(Job)
Please give back only the lines below from the one containing "double door: (121, 48)" to the one containing "shelving: (175, 116) -> (148, 152), removed", each repeated word for word, both ends included.

(Data for the task)
-*-
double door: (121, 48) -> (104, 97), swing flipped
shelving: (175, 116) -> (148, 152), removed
-*-
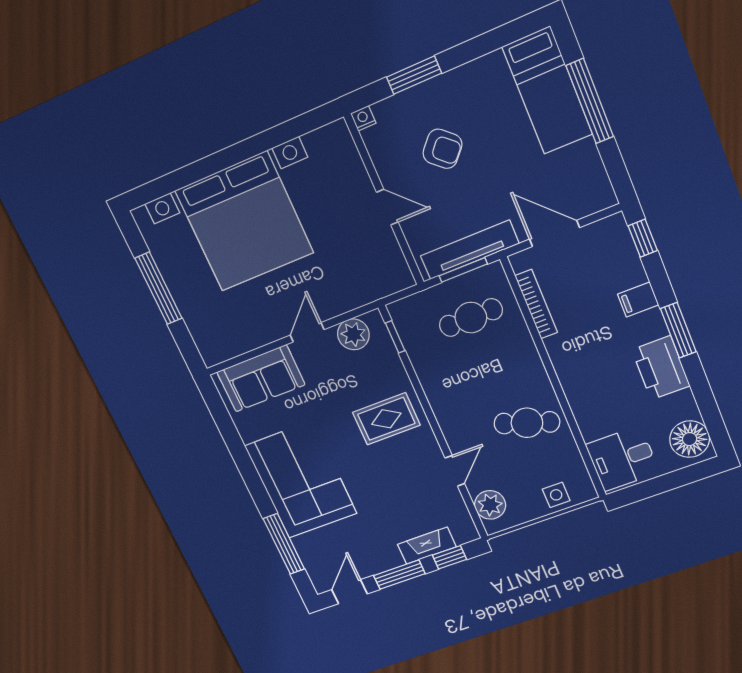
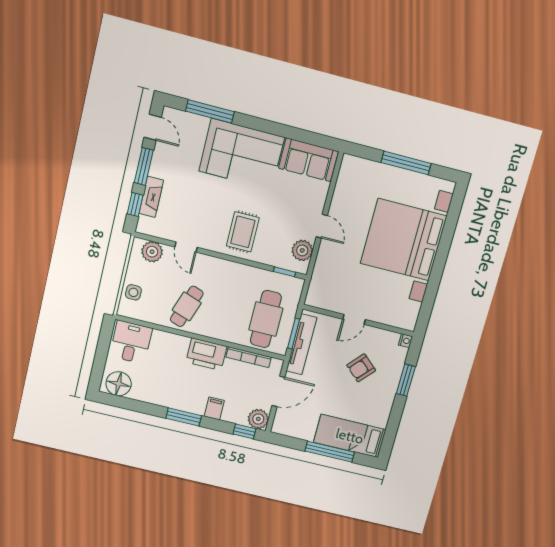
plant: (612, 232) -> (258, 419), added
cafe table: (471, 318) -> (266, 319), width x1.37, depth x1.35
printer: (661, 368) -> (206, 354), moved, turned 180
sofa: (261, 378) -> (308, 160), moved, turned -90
-*-
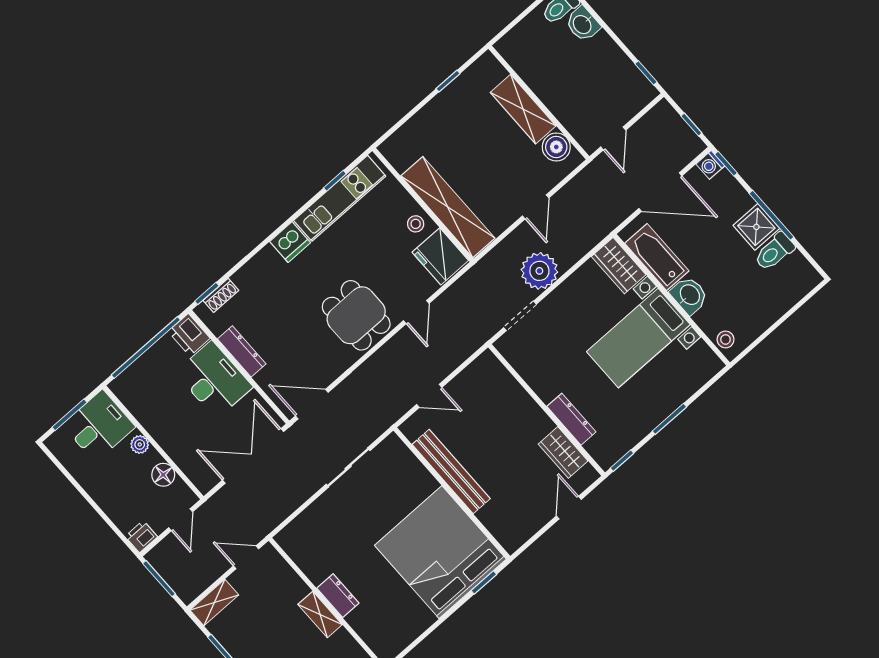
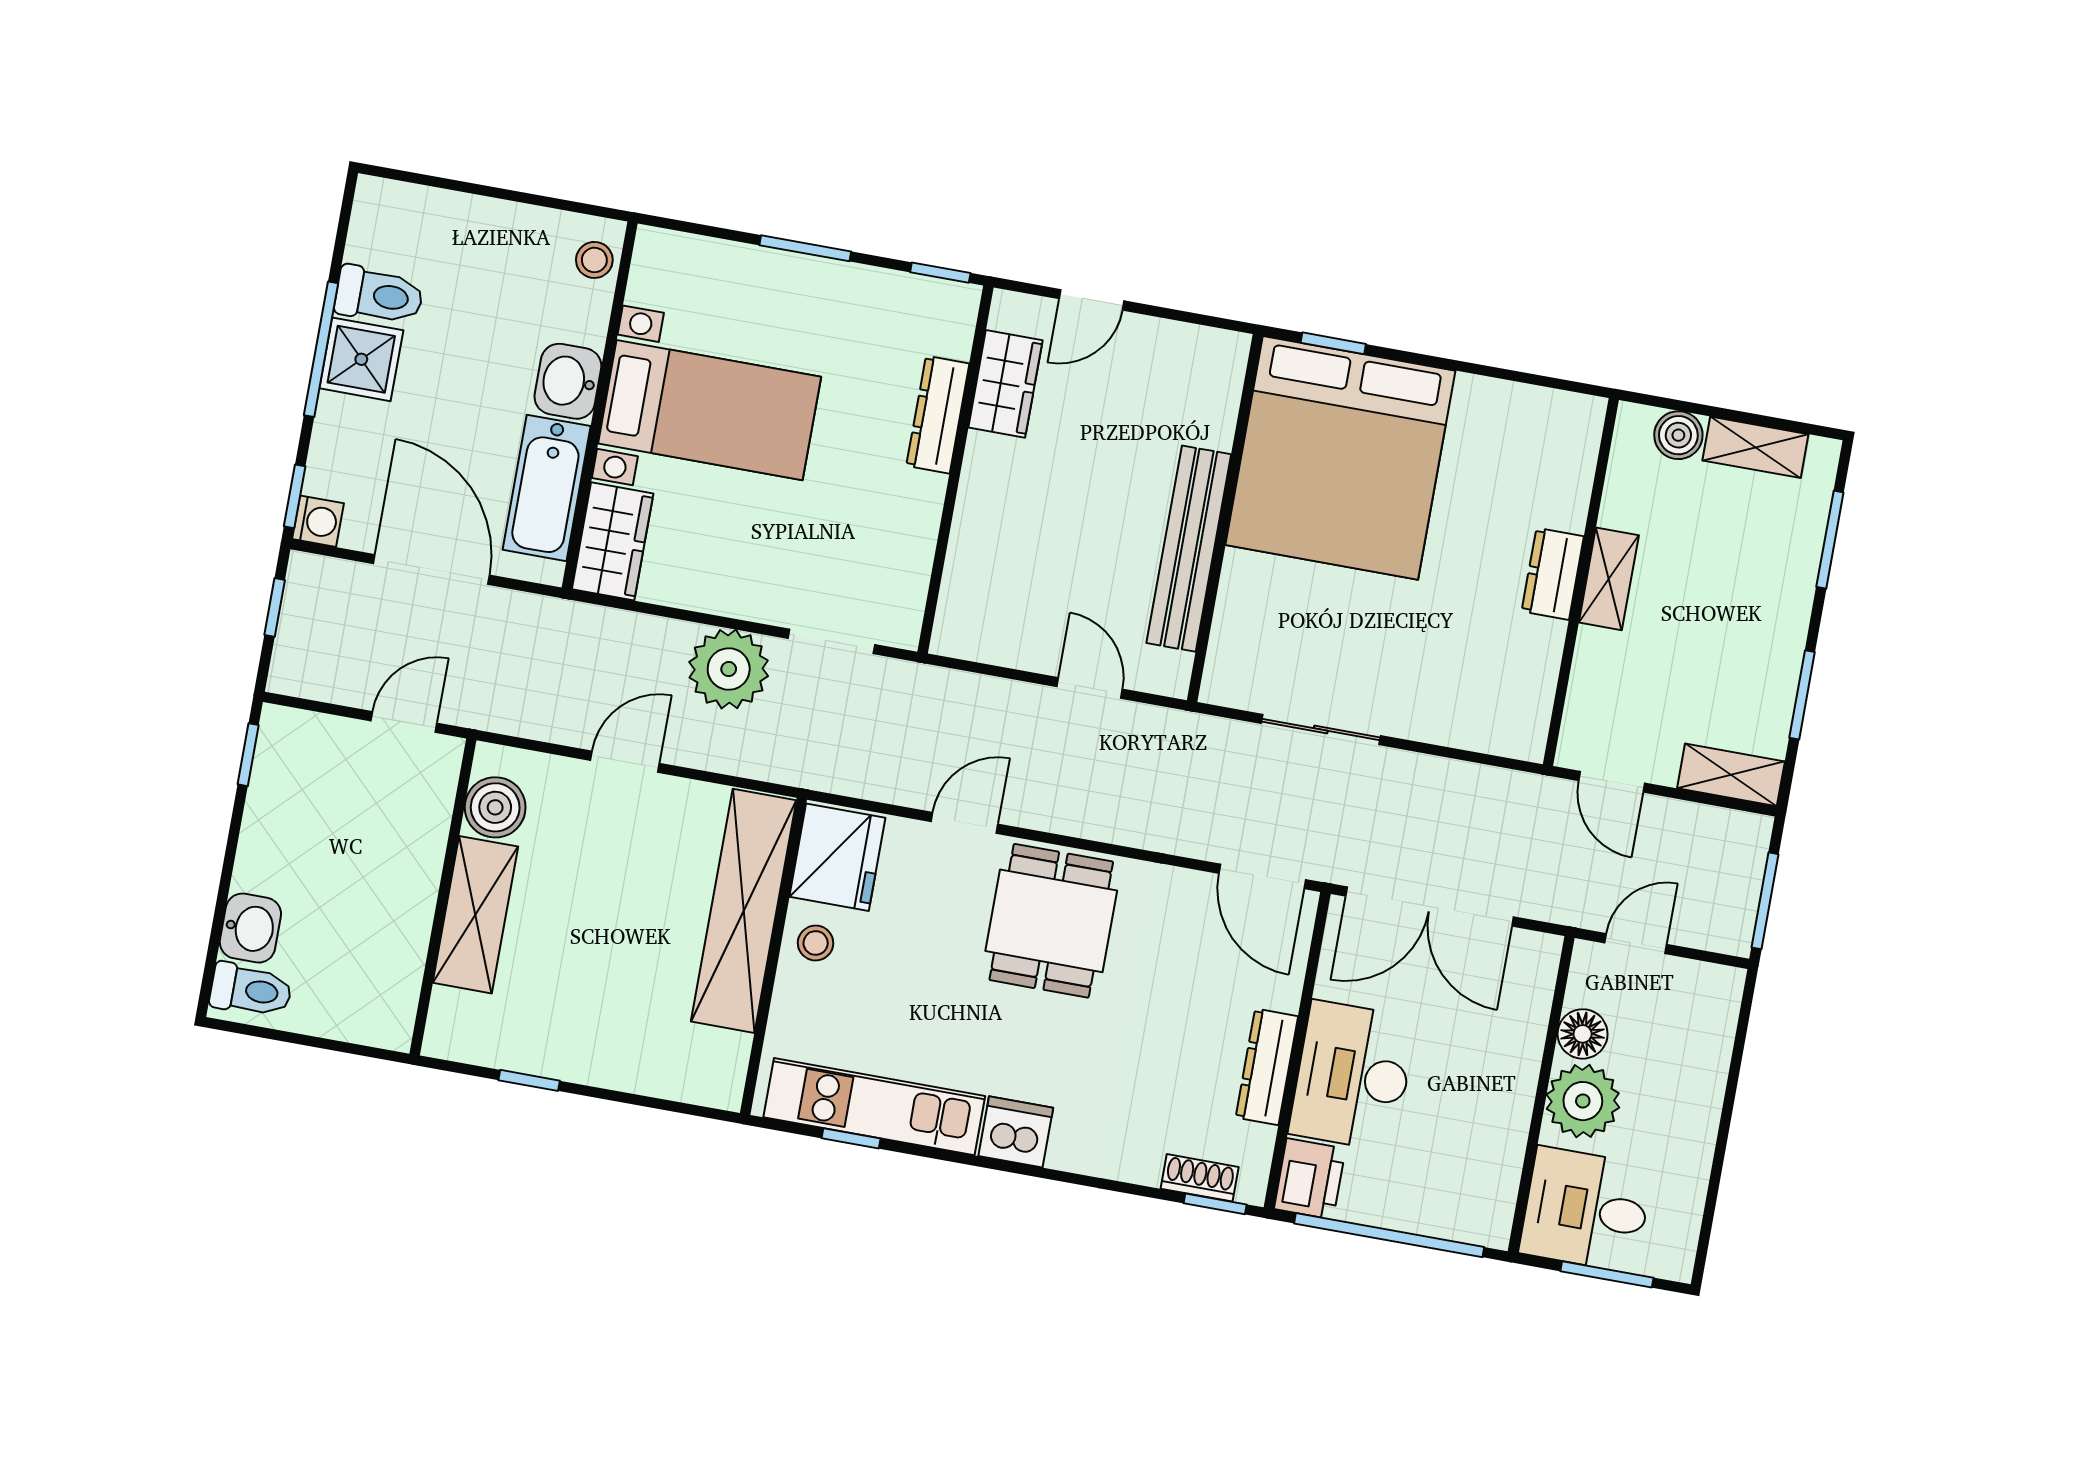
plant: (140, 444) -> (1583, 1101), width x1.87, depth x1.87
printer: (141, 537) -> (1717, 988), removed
-*-
(Written response)
double door: (121, 48) -> (104, 97), swing flipped
shelving: (175, 116) -> (148, 152), removed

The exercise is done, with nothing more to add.